▶ Your instructions:
The listing is to be printed word for word, pictures omitted.

▶ Records shown:
*** Block opens ***

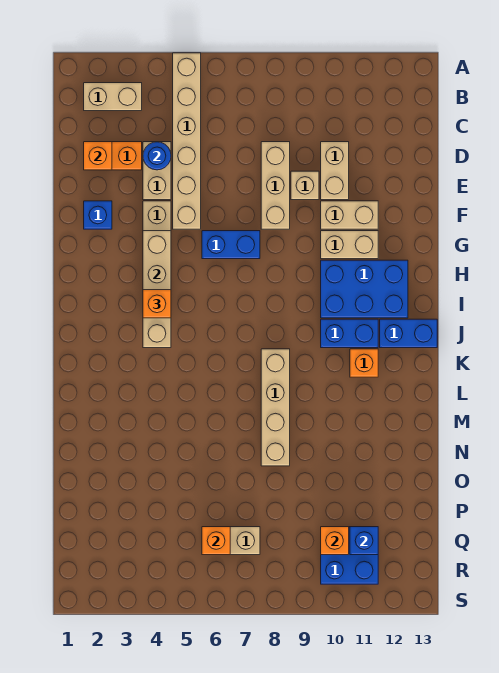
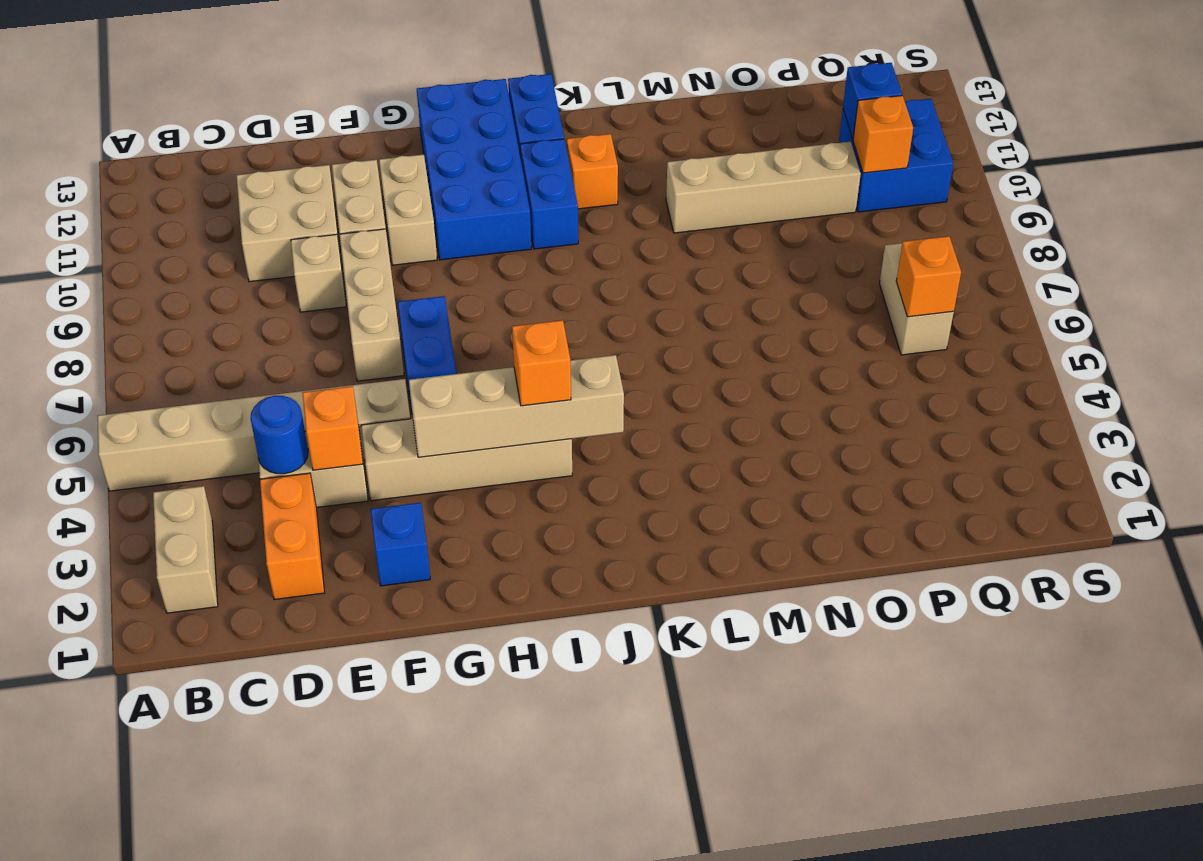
orange brick D2 level 2 -> orange brick E4 level 2
tan brick D8:F8 level 1 -> tan brick F7:F9 level 1
tan brick D10:E10 level 1 -> tan brick D10:E11 level 1
blue brick H10:I12 level 1 -> blue brick H10:I13 level 1
tan brick K8:N8 level 1 -> tan brick M10:P10 level 1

*** Block closes ***

▶ Exercise response:
orange brick D2 level 2 -> orange brick E4 level 2
tan brick D8:F8 level 1 -> tan brick F7:F9 level 1
tan brick D10:E10 level 1 -> tan brick D10:E11 level 1
blue brick H10:I12 level 1 -> blue brick H10:I13 level 1
tan brick K8:N8 level 1 -> tan brick M10:P10 level 1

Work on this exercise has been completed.